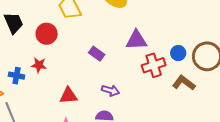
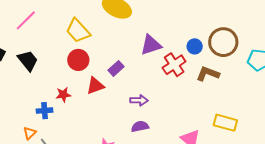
red circle: (47, 34) -> (78, 60), moved
purple rectangle: (97, 54) -> (116, 68), turned -63
red triangle: (69, 96) -> (95, 86), moved

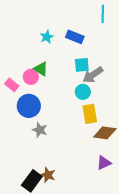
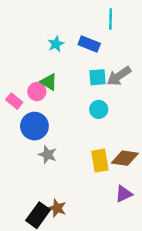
cyan line: (103, 14) -> (111, 19), moved
gray arrow: (93, 75) -> (119, 76), moved
yellow rectangle: (90, 114) -> (100, 161), moved

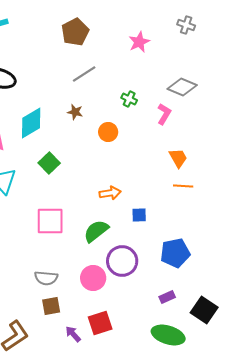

> Directions
Your copy of the entries must be exact and must contain no pictures.

> Task result
red circle: (47, 34) -> (78, 60), moved
purple rectangle: (97, 54) -> (116, 68), turned -63
red triangle: (69, 96) -> (95, 86), moved

cyan line: (103, 14) -> (111, 19), moved
gray arrow: (93, 75) -> (119, 76), moved
yellow rectangle: (90, 114) -> (100, 161), moved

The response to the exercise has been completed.